(Change detection data)
----------

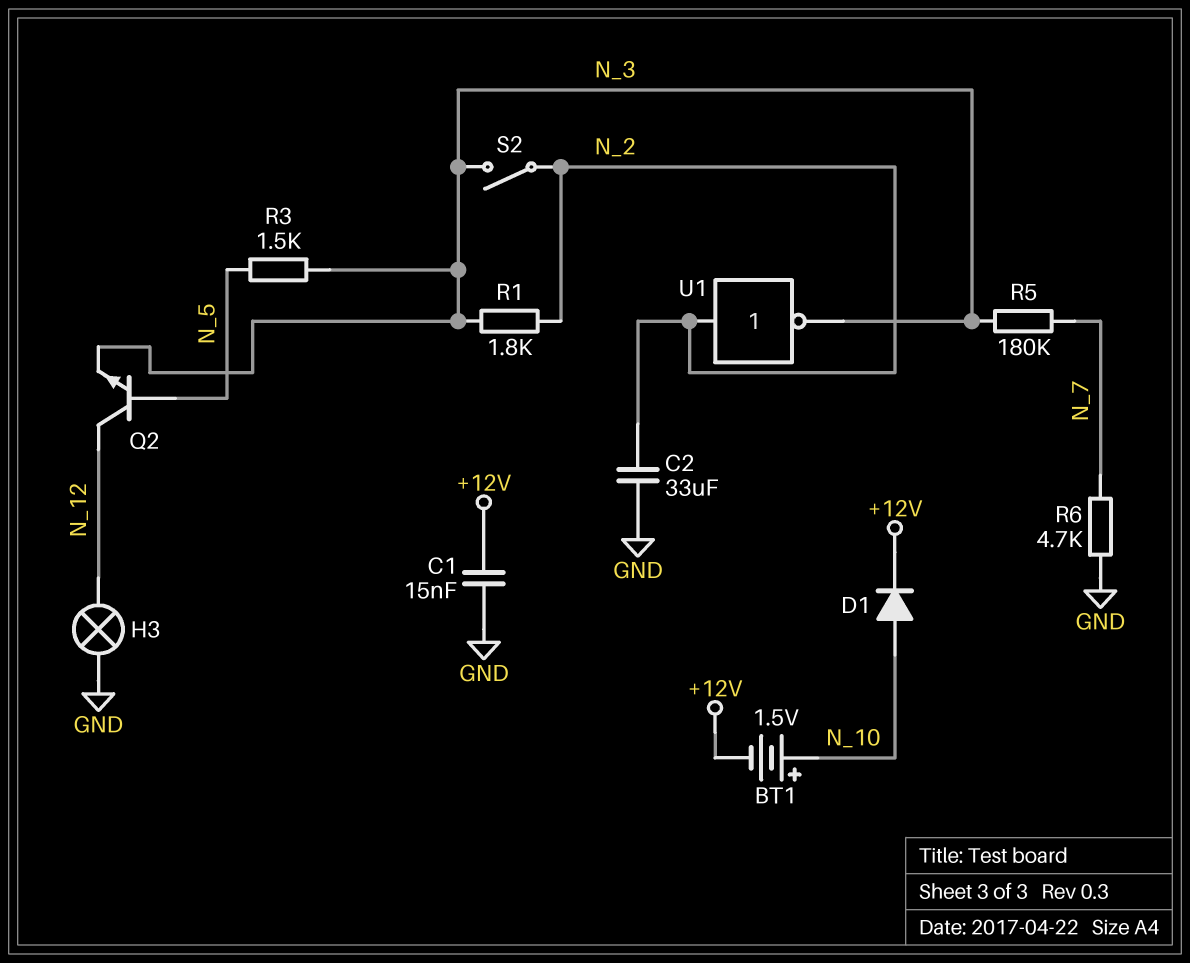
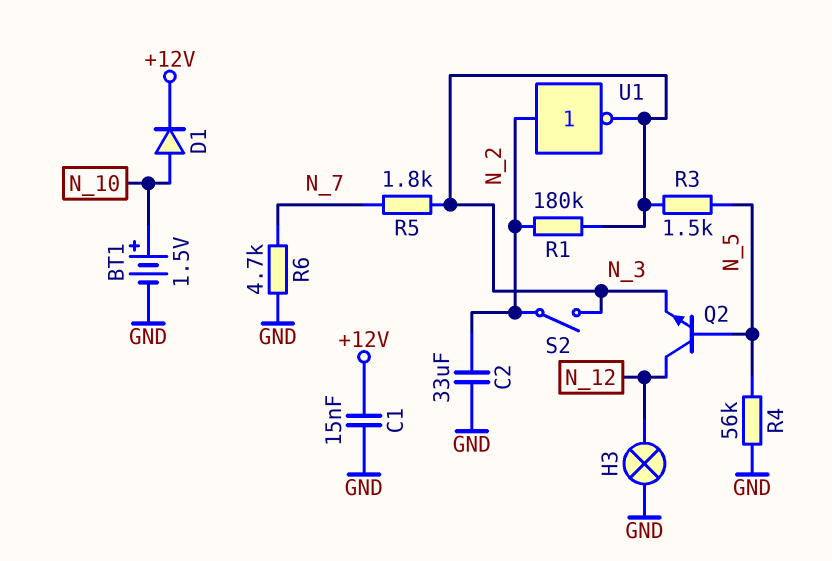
BT1: 1.5V (plus N_10, minus +12V) -> 1.5V (plus N_10, minus GND)
R1: 1.8k (N_2, N_3) -> 180k (N_2, N_3)
R4: none -> 56k (GND, N_5)
R5: 180k (N_3, N_7) -> 1.8k (N_3, N_7)

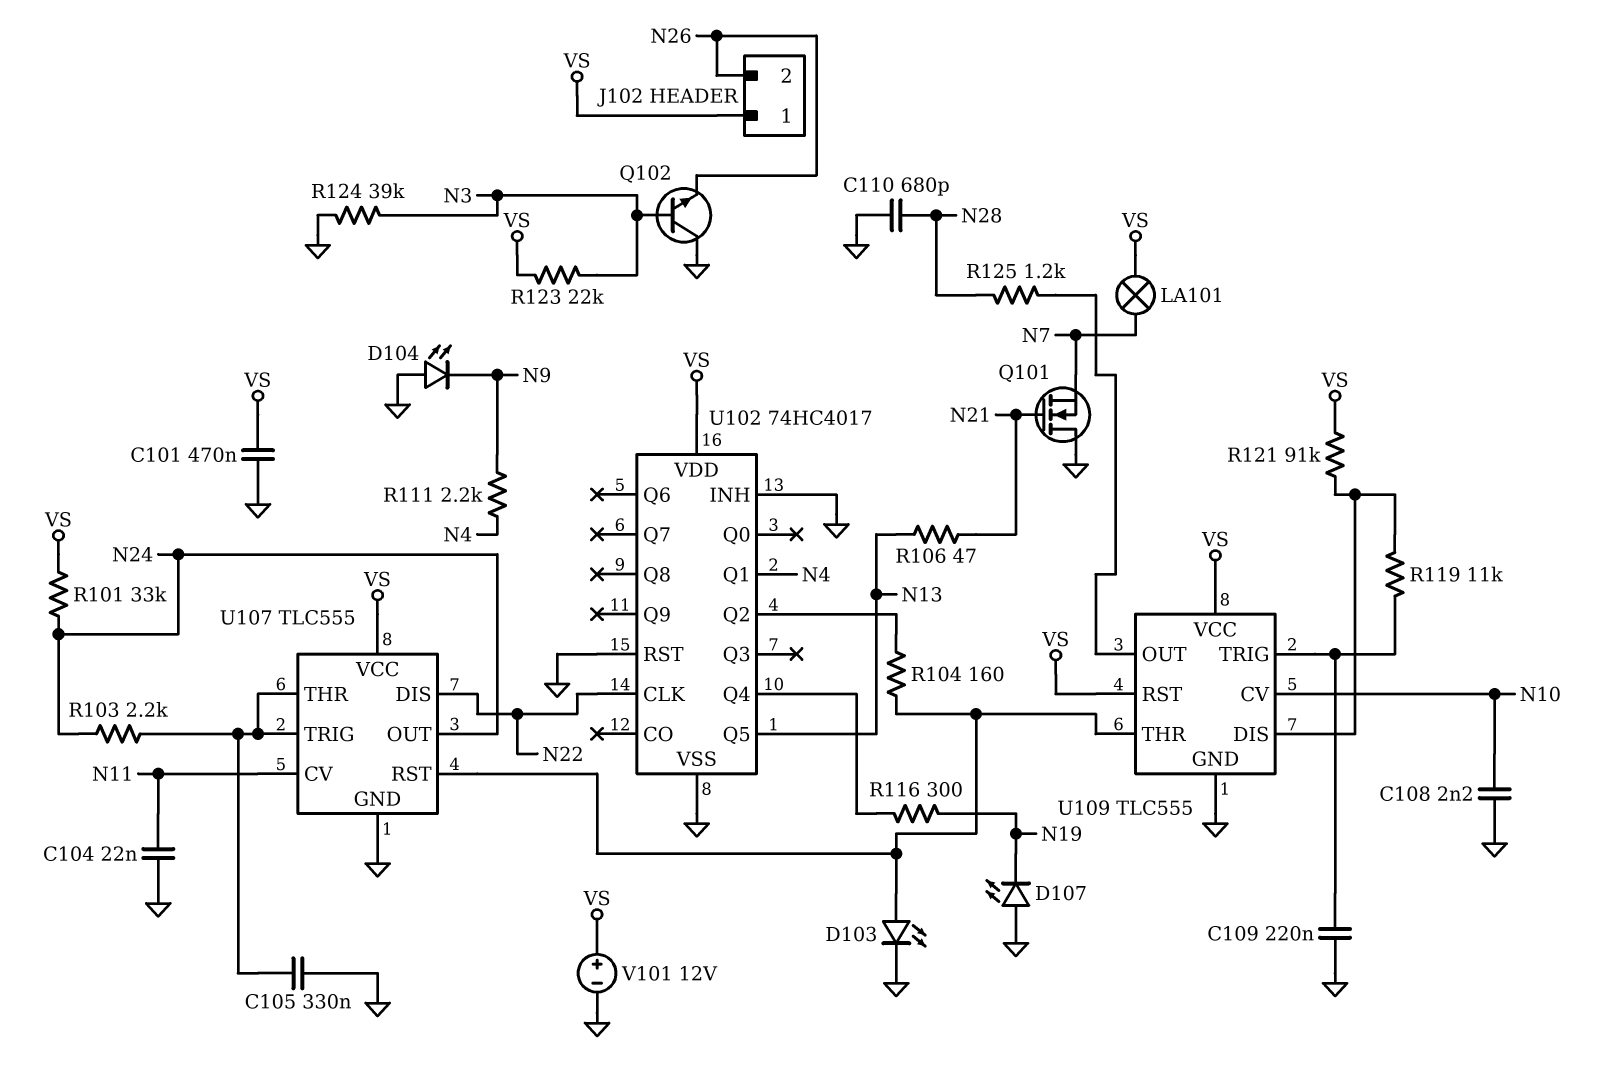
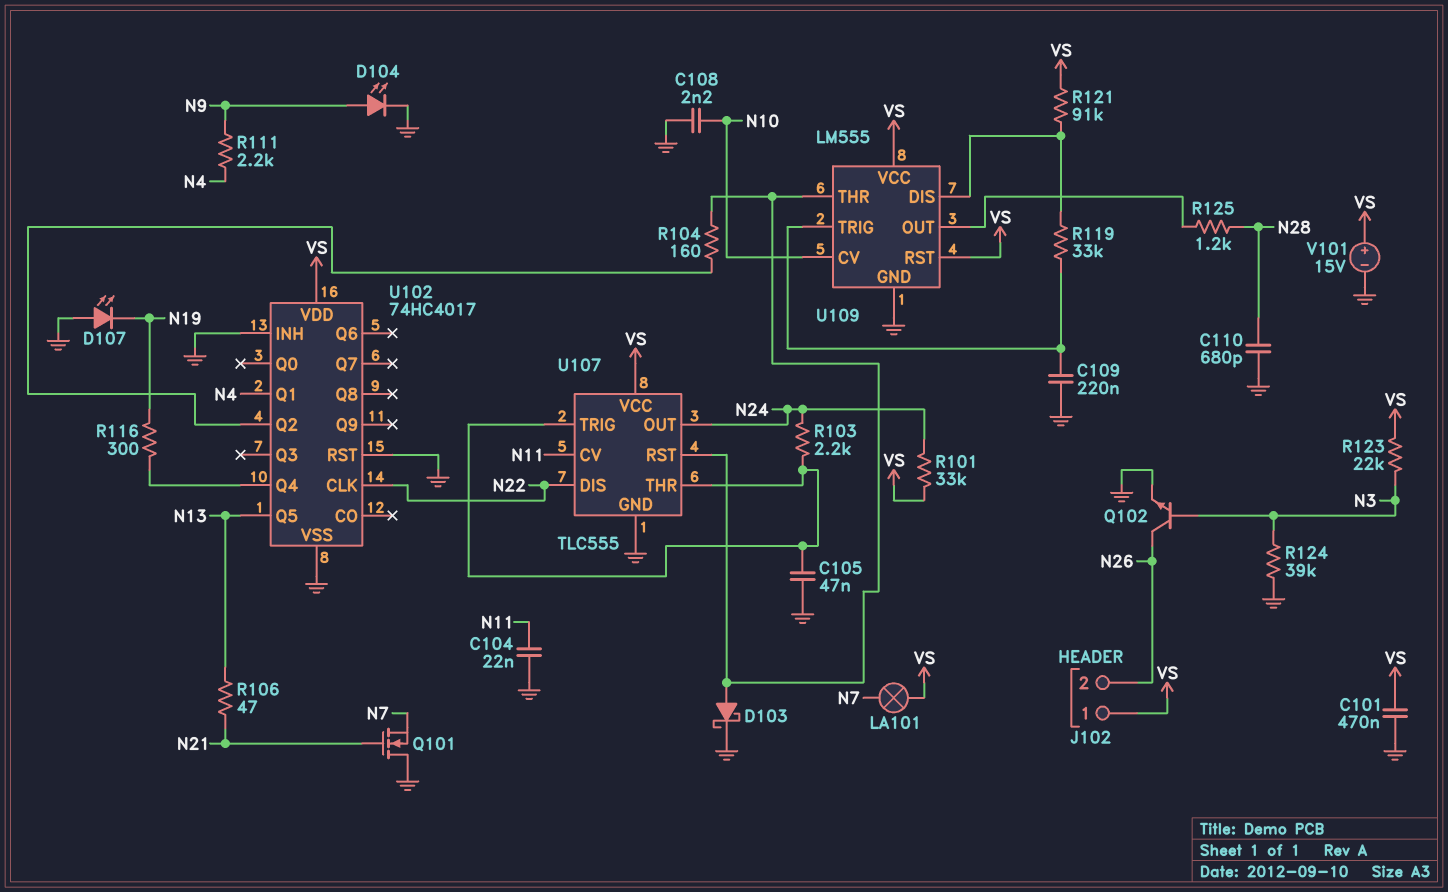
C105: 330nF (GND, U107/THR) -> 47nF (GND, U107/THR)
D103: LED (A U107/RST, K GND) -> schottky (A U107/RST, K GND)
D104: LED (A GND, K N9) -> LED (A N9, K GND)
Q102: NPN (B N3, C GND, E N26) -> NPN (B N3, C N26, E GND)
R119: 11k (U109/DIS, U109/TRIG) -> 33k (U109/DIS, U109/TRIG)
U109: TLC555 -> LM555
V101: 12V (plus VS, minus GND) -> 15V (plus VS, minus GND)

----------

Reproduce each entry precisely. Leave the pictures out.

BT1: 1.5V (plus N_10, minus +12V) -> 1.5V (plus N_10, minus GND)
R1: 1.8k (N_2, N_3) -> 180k (N_2, N_3)
R4: none -> 56k (GND, N_5)
R5: 180k (N_3, N_7) -> 1.8k (N_3, N_7)

C105: 330nF (GND, U107/THR) -> 47nF (GND, U107/THR)
D103: LED (A U107/RST, K GND) -> schottky (A U107/RST, K GND)
D104: LED (A GND, K N9) -> LED (A N9, K GND)
Q102: NPN (B N3, C GND, E N26) -> NPN (B N3, C N26, E GND)
R119: 11k (U109/DIS, U109/TRIG) -> 33k (U109/DIS, U109/TRIG)
U109: TLC555 -> LM555
V101: 12V (plus VS, minus GND) -> 15V (plus VS, minus GND)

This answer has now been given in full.